* What is asked
Copy out, character for character, the lines below from the one containing "Julien [207, 595]" up to and including the one containing "grandparent (527, 606)".
--- BEGIN Excerpted records ---
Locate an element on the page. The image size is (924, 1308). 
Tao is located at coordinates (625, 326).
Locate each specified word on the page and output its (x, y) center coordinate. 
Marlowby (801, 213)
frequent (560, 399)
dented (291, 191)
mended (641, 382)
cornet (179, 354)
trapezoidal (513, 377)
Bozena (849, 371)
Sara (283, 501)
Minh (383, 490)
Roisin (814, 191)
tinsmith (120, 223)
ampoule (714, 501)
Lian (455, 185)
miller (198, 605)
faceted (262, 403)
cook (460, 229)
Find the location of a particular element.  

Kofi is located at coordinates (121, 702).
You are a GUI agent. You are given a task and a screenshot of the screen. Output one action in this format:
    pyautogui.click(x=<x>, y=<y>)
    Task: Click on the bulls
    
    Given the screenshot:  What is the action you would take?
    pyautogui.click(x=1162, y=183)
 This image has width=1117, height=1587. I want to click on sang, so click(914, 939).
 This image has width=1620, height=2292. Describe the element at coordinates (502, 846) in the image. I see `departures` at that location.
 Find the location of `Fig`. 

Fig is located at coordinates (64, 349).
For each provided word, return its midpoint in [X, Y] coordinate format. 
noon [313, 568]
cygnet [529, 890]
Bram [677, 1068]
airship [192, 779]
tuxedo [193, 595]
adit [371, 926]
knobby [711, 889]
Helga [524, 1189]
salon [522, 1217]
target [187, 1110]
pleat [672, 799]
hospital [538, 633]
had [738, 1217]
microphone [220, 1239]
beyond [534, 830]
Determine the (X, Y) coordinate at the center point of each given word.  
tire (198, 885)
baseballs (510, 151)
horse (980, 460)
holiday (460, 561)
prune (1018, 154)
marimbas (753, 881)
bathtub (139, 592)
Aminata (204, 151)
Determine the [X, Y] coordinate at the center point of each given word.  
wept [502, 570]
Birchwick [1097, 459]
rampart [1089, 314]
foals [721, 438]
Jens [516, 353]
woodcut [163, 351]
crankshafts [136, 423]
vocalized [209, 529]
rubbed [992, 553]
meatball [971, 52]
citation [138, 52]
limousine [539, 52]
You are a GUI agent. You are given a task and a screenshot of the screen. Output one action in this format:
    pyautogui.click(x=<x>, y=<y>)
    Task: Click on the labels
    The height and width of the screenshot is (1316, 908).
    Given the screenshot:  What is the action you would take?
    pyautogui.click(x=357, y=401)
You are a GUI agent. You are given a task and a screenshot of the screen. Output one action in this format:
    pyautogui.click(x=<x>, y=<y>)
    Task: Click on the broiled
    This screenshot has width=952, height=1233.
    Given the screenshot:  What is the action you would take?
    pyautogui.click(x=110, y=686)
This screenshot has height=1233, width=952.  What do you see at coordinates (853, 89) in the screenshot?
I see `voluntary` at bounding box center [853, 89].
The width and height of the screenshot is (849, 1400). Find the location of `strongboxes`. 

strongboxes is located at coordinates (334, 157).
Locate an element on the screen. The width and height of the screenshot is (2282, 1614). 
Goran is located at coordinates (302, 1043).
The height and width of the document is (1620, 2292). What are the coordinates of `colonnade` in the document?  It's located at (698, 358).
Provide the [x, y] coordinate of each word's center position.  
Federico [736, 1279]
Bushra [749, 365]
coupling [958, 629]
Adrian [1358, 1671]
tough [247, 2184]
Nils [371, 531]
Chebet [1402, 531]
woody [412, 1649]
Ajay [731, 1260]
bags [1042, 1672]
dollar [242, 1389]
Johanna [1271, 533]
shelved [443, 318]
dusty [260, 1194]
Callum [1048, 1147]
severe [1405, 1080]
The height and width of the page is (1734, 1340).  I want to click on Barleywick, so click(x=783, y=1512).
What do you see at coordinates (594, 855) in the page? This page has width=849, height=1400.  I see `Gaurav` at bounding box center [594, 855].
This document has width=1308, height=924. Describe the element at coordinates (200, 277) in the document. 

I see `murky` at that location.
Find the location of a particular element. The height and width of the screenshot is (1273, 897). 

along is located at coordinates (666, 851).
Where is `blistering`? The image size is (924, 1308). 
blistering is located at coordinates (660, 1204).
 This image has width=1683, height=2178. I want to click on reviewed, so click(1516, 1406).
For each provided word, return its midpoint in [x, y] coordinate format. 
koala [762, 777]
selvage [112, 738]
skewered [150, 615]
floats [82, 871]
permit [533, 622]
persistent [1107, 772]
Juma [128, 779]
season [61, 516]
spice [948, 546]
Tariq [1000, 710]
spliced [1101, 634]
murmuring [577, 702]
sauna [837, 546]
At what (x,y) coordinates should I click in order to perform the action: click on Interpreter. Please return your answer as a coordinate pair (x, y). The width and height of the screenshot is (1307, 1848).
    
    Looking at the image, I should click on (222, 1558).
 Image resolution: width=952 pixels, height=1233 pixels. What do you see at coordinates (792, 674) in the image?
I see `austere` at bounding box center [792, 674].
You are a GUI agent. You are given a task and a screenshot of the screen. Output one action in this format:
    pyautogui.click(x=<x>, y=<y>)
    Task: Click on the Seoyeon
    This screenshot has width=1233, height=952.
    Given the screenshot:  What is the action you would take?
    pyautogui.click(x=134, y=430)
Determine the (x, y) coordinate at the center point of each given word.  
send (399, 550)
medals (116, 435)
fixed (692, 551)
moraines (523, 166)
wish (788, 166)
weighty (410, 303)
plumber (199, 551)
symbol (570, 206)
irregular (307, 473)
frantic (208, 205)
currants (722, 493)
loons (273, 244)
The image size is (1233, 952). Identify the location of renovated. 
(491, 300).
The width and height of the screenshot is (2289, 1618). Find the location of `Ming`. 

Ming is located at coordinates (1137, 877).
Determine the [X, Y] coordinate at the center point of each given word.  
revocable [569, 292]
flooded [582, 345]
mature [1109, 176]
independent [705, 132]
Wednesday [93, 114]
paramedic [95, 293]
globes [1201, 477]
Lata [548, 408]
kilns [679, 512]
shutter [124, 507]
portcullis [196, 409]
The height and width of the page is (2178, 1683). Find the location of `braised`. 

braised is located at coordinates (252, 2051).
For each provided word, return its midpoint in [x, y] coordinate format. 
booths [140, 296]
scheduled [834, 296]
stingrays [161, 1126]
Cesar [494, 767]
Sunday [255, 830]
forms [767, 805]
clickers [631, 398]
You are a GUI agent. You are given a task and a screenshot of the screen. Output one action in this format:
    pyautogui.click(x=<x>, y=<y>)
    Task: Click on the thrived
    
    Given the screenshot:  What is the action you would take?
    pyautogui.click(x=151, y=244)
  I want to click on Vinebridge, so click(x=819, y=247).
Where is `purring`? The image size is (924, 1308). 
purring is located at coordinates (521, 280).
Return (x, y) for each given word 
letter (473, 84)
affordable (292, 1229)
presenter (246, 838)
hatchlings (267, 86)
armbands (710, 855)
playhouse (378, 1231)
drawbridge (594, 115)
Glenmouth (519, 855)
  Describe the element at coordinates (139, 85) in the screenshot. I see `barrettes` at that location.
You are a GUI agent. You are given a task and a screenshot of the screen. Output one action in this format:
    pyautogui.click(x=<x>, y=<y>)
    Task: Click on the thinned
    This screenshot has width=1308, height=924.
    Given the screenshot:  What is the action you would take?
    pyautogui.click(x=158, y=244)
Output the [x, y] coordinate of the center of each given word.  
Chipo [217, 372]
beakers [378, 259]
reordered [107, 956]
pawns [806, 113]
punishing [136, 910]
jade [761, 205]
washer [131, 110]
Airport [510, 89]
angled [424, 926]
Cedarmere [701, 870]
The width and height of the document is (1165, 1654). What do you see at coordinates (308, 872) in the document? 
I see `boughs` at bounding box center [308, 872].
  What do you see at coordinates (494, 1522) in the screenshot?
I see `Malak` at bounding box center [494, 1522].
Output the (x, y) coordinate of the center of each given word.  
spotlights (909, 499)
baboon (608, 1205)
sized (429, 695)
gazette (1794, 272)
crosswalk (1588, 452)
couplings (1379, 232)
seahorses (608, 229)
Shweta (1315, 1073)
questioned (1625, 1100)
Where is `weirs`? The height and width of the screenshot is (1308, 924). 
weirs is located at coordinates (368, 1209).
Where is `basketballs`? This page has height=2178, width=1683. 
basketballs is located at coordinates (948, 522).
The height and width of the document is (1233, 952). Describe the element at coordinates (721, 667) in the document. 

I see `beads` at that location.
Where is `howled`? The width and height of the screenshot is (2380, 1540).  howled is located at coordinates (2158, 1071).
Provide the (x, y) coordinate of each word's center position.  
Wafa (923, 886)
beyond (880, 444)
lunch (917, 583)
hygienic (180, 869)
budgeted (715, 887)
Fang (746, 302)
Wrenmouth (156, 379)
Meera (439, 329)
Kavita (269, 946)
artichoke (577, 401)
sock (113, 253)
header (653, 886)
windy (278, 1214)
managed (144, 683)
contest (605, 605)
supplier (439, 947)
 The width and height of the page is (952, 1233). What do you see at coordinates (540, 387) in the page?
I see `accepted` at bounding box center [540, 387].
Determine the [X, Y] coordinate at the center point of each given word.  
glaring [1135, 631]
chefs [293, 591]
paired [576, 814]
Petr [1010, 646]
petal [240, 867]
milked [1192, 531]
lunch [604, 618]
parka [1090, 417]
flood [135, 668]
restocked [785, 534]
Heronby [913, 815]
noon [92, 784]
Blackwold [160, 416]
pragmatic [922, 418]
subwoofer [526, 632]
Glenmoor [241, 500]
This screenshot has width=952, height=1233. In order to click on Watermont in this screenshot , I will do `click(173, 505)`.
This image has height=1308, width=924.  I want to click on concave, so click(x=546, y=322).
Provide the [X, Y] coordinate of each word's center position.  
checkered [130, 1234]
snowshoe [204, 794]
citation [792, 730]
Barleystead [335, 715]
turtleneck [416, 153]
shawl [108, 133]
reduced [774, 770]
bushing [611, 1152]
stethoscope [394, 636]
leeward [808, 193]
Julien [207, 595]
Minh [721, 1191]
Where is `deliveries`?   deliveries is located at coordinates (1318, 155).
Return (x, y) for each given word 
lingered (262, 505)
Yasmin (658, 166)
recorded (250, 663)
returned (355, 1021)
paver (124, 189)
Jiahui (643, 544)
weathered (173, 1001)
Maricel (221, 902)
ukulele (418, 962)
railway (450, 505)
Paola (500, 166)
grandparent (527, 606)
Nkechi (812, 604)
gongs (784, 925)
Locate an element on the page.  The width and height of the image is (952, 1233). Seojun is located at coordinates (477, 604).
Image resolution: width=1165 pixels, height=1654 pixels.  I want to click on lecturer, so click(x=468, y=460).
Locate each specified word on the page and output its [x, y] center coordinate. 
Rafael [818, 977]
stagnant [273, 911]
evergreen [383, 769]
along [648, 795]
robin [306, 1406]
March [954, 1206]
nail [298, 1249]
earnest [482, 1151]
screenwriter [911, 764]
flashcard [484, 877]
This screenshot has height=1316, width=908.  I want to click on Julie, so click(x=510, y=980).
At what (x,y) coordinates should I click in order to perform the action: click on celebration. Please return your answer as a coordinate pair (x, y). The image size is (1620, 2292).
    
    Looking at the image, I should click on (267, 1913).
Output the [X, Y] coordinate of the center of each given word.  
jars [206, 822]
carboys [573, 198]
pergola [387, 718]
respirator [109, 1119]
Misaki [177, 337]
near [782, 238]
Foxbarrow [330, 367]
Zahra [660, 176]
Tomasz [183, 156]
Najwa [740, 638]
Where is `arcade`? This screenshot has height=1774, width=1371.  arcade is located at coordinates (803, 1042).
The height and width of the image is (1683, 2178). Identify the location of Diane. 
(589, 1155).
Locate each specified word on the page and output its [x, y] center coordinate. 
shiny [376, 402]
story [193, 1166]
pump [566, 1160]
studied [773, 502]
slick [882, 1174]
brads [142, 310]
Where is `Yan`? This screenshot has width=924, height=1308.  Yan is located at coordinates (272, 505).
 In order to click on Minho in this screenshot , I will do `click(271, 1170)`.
--- END Excerpted records ---
* Full response
Julien [207, 595]
Minh [721, 1191]
Where is `deliveries`?   deliveries is located at coordinates (1318, 155).
Return (x, y) for each given word 
lingered (262, 505)
Yasmin (658, 166)
recorded (250, 663)
returned (355, 1021)
paver (124, 189)
Jiahui (643, 544)
weathered (173, 1001)
Maricel (221, 902)
ukulele (418, 962)
railway (450, 505)
Paola (500, 166)
grandparent (527, 606)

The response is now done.